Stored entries
==============================

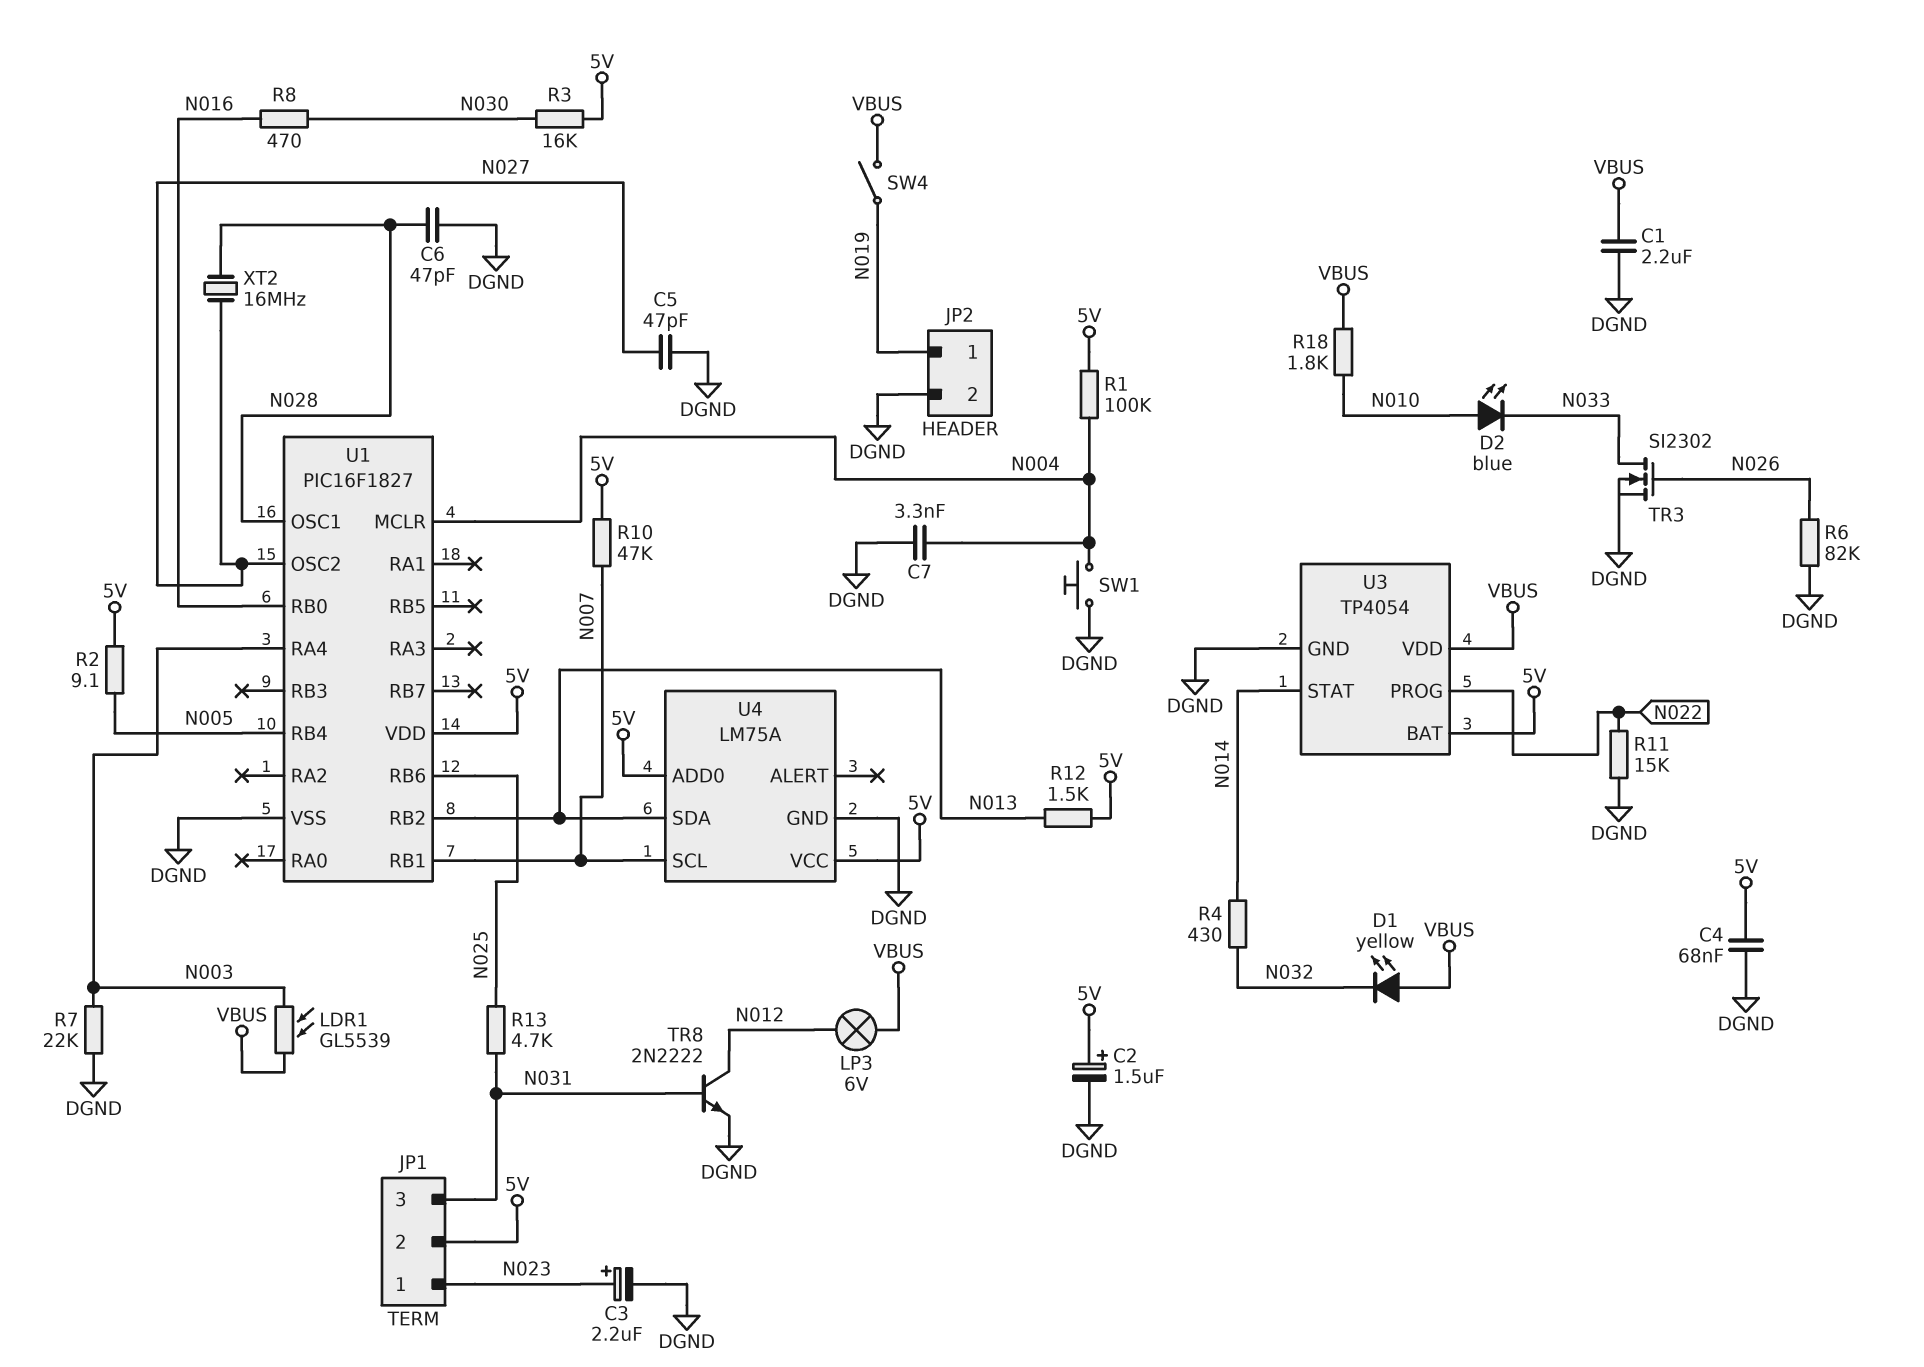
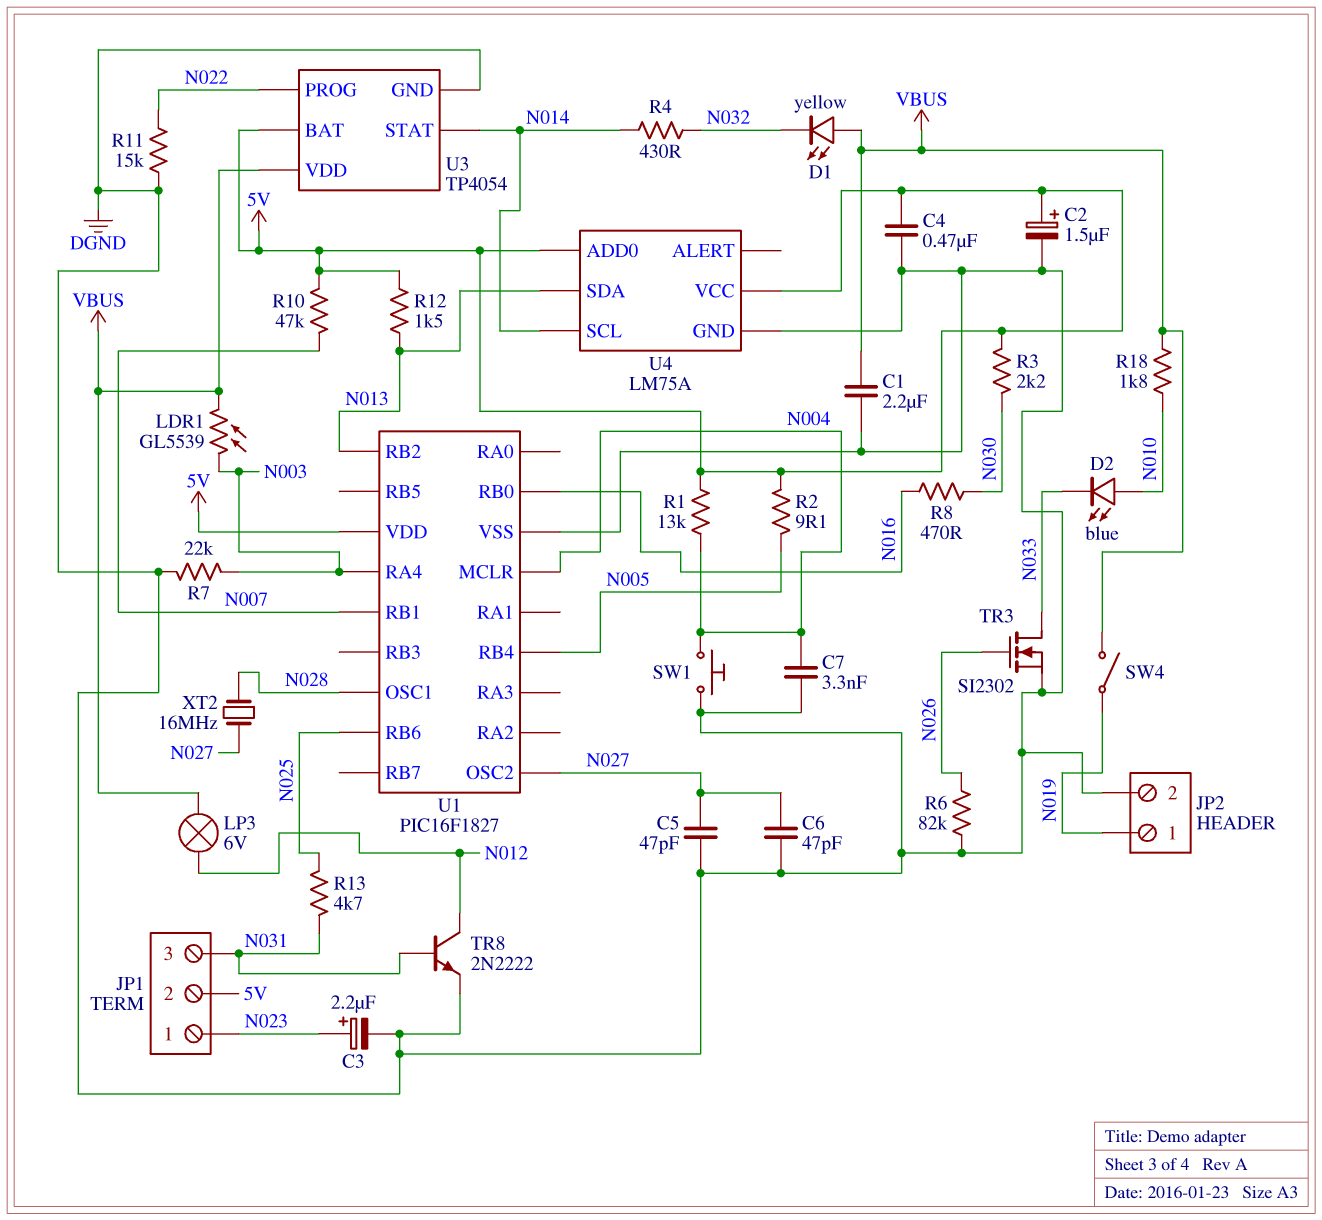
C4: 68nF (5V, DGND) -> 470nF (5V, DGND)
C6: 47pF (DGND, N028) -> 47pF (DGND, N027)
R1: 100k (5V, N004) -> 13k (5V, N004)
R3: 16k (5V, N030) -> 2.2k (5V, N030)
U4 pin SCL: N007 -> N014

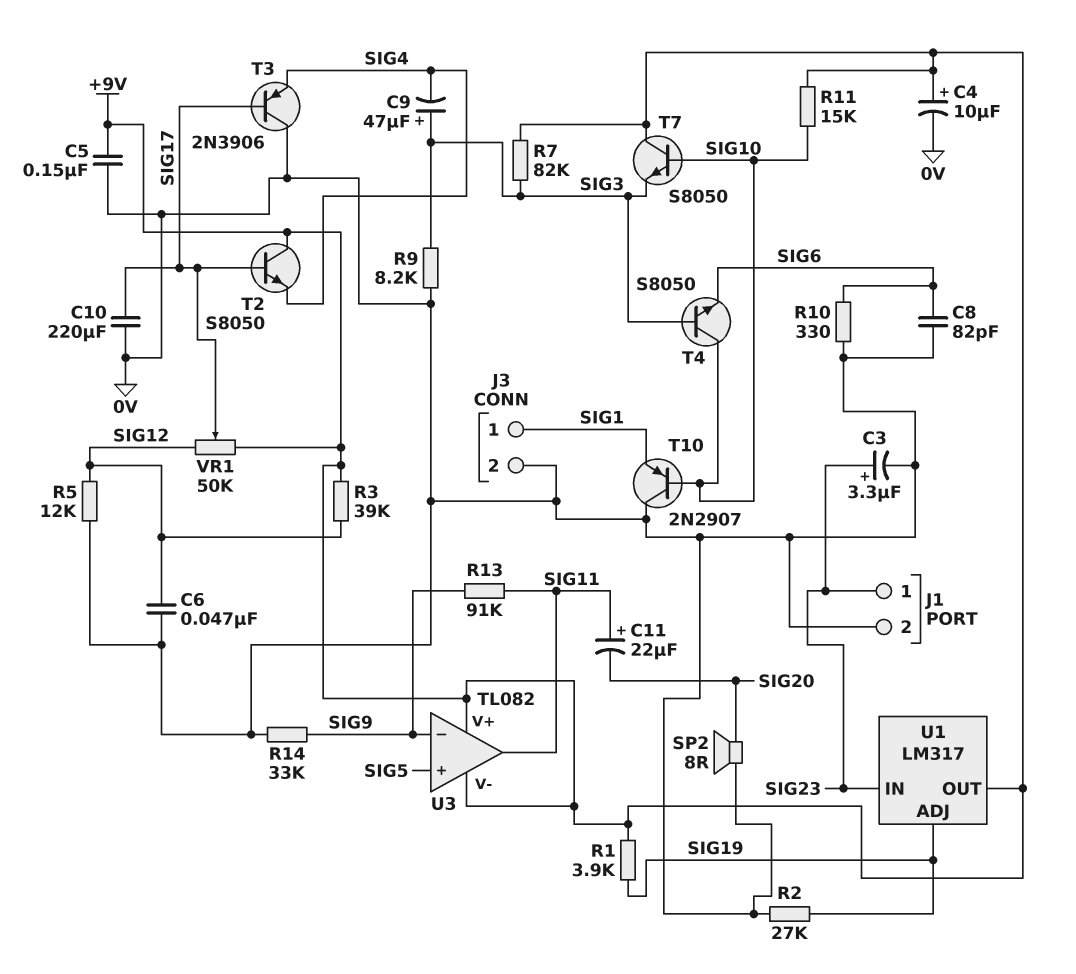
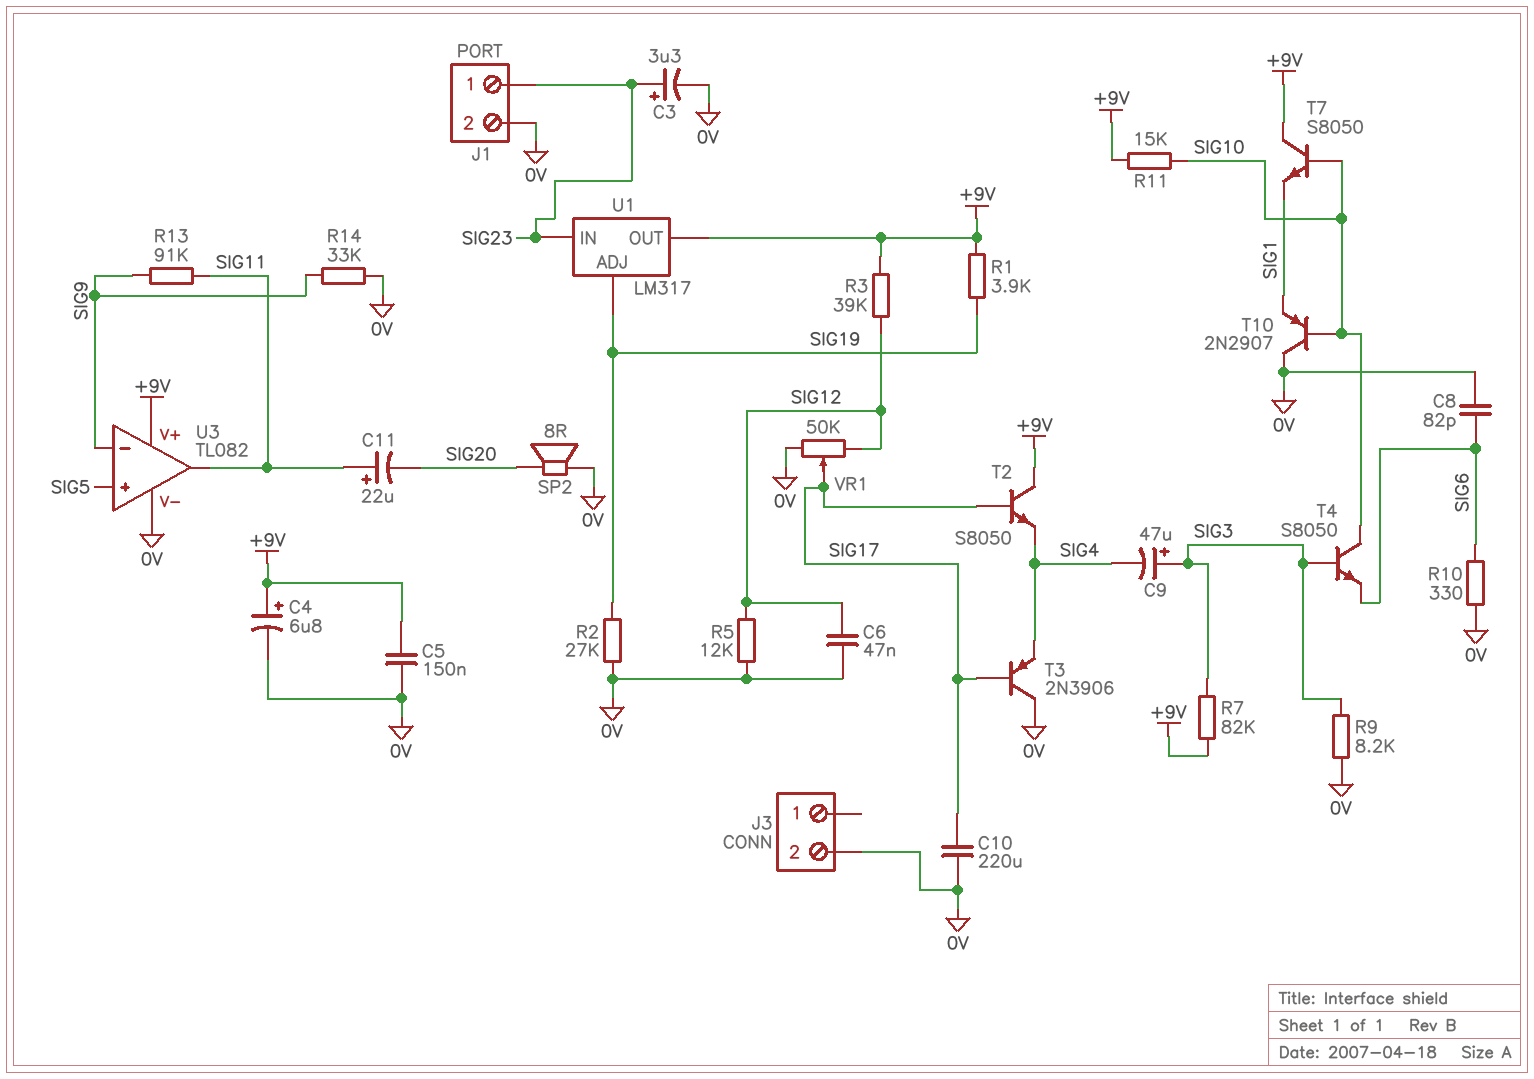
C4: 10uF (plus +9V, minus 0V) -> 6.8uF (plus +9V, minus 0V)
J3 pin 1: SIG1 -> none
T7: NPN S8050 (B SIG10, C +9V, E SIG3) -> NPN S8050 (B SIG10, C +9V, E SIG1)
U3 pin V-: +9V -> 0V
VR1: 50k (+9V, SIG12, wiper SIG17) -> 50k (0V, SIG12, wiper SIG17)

==============================

Aim of the task:
Every line above with the word "DGND" is to be copied out.

The completed task:
C4: 68nF (5V, DGND) -> 470nF (5V, DGND)
C6: 47pF (DGND, N028) -> 47pF (DGND, N027)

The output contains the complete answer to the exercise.